### Exercise aim
Nothing in the data may change. Copy all of it exactly.
:: Data section
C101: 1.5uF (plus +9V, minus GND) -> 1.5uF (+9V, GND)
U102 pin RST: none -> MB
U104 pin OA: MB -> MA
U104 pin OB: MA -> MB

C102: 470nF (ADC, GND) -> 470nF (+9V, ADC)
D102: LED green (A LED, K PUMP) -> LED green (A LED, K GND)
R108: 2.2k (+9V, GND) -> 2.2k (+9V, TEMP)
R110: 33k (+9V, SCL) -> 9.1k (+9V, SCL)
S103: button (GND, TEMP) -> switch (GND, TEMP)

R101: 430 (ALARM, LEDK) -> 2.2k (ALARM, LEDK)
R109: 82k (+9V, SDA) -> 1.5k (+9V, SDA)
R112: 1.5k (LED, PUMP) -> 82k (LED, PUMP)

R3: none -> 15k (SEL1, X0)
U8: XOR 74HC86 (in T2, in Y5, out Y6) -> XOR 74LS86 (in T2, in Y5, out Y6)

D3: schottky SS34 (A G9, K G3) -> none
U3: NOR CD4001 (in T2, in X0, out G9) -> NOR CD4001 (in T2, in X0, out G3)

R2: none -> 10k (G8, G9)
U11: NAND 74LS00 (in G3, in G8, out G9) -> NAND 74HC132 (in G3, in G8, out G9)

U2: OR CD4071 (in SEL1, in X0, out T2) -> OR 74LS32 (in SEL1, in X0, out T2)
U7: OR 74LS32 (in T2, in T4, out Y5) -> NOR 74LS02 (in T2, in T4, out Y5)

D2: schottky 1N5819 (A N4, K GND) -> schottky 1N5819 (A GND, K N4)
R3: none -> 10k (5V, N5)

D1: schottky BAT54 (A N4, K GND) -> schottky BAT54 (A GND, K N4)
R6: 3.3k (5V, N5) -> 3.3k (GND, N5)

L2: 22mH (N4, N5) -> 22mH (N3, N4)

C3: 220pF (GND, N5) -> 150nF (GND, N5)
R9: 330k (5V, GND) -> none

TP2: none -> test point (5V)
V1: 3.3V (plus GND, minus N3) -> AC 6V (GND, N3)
::::
### Solution for this problem
C101: 1.5uF (plus +9V, minus GND) -> 1.5uF (+9V, GND)
U102 pin RST: none -> MB
U104 pin OA: MB -> MA
U104 pin OB: MA -> MB

C102: 470nF (ADC, GND) -> 470nF (+9V, ADC)
D102: LED green (A LED, K PUMP) -> LED green (A LED, K GND)
R108: 2.2k (+9V, GND) -> 2.2k (+9V, TEMP)
R110: 33k (+9V, SCL) -> 9.1k (+9V, SCL)
S103: button (GND, TEMP) -> switch (GND, TEMP)

R101: 430 (ALARM, LEDK) -> 2.2k (ALARM, LEDK)
R109: 82k (+9V, SDA) -> 1.5k (+9V, SDA)
R112: 1.5k (LED, PUMP) -> 82k (LED, PUMP)

R3: none -> 15k (SEL1, X0)
U8: XOR 74HC86 (in T2, in Y5, out Y6) -> XOR 74LS86 (in T2, in Y5, out Y6)

D3: schottky SS34 (A G9, K G3) -> none
U3: NOR CD4001 (in T2, in X0, out G9) -> NOR CD4001 (in T2, in X0, out G3)

R2: none -> 10k (G8, G9)
U11: NAND 74LS00 (in G3, in G8, out G9) -> NAND 74HC132 (in G3, in G8, out G9)

U2: OR CD4071 (in SEL1, in X0, out T2) -> OR 74LS32 (in SEL1, in X0, out T2)
U7: OR 74LS32 (in T2, in T4, out Y5) -> NOR 74LS02 (in T2, in T4, out Y5)

D2: schottky 1N5819 (A N4, K GND) -> schottky 1N5819 (A GND, K N4)
R3: none -> 10k (5V, N5)

D1: schottky BAT54 (A N4, K GND) -> schottky BAT54 (A GND, K N4)
R6: 3.3k (5V, N5) -> 3.3k (GND, N5)

L2: 22mH (N4, N5) -> 22mH (N3, N4)

C3: 220pF (GND, N5) -> 150nF (GND, N5)
R9: 330k (5V, GND) -> none

TP2: none -> test point (5V)
V1: 3.3V (plus GND, minus N3) -> AC 6V (GND, N3)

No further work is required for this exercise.